* _Assignment_: The full set of lines below has to be duplicated exactly, with no picture kept.

[Scene comparison data]

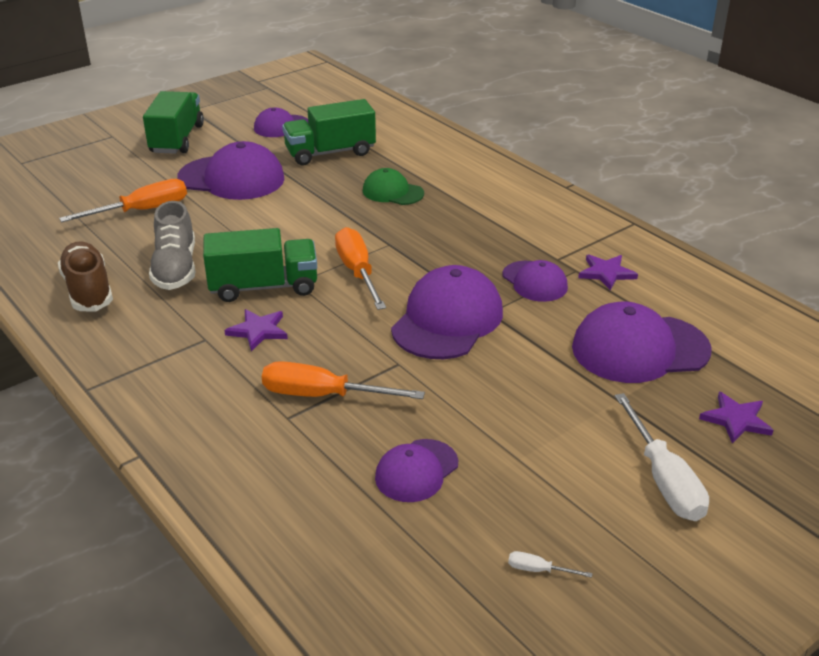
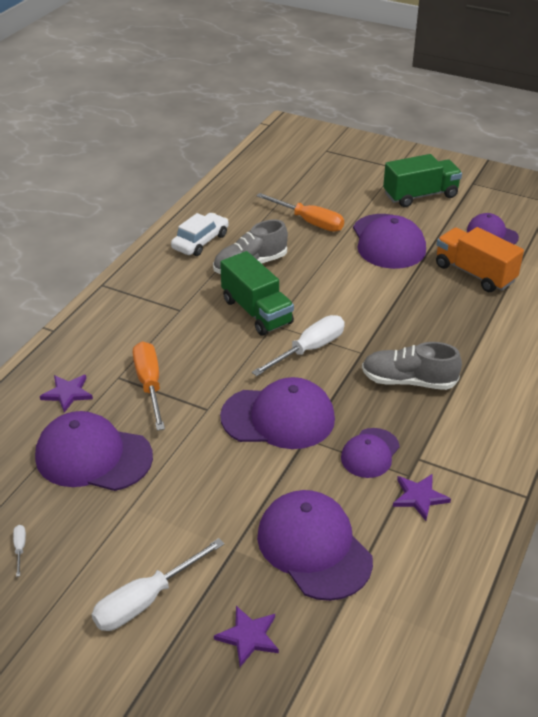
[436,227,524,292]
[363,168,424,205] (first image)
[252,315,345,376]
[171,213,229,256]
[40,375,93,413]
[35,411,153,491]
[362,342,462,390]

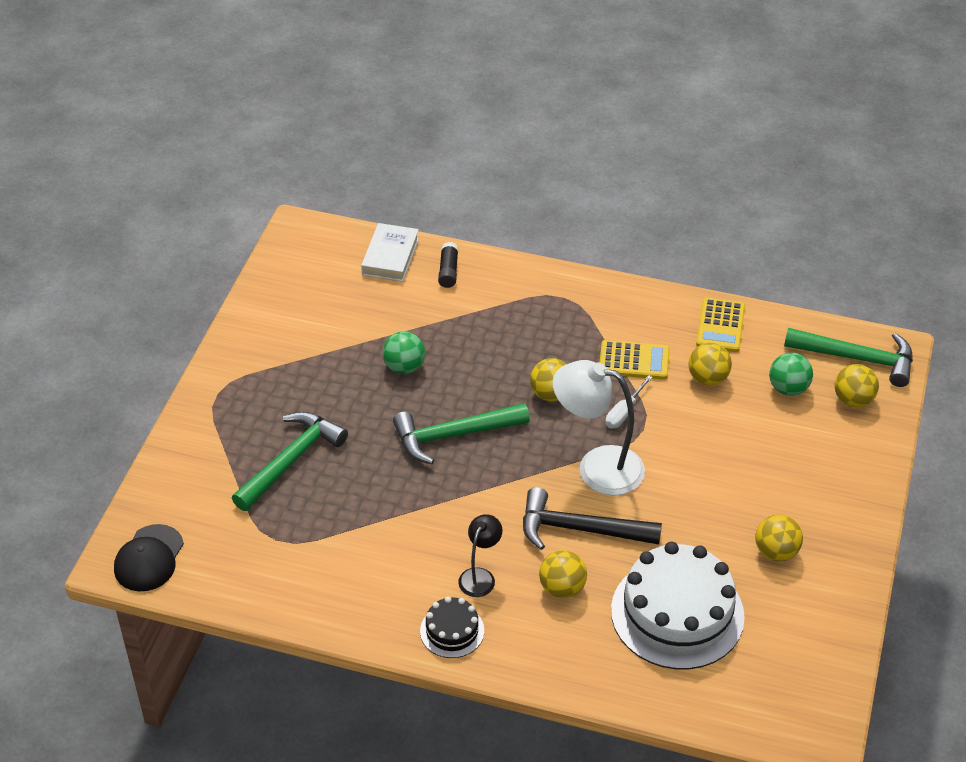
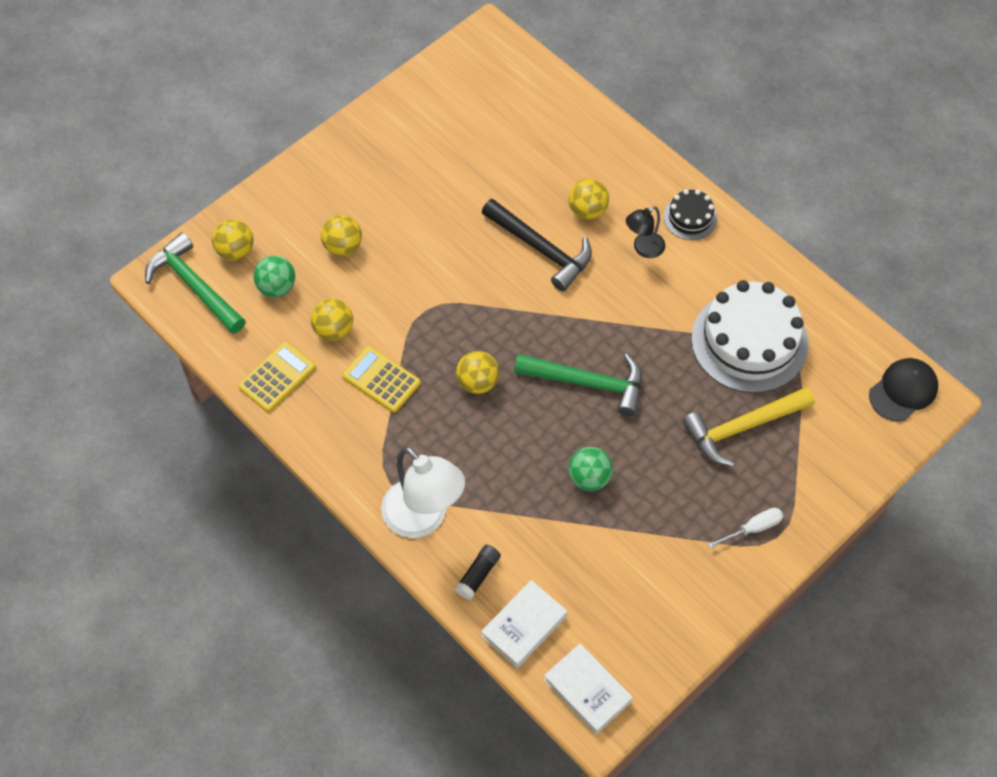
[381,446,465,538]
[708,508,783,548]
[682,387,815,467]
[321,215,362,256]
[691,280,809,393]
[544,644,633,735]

* _Solution below_:
[436,227,524,292]
[363,168,424,205] (first image)
[252,315,345,376]
[171,213,229,256]
[40,375,93,413]
[35,411,153,491]
[362,342,462,390]

[381,446,465,538]
[708,508,783,548]
[682,387,815,467]
[321,215,362,256]
[691,280,809,393]
[544,644,633,735]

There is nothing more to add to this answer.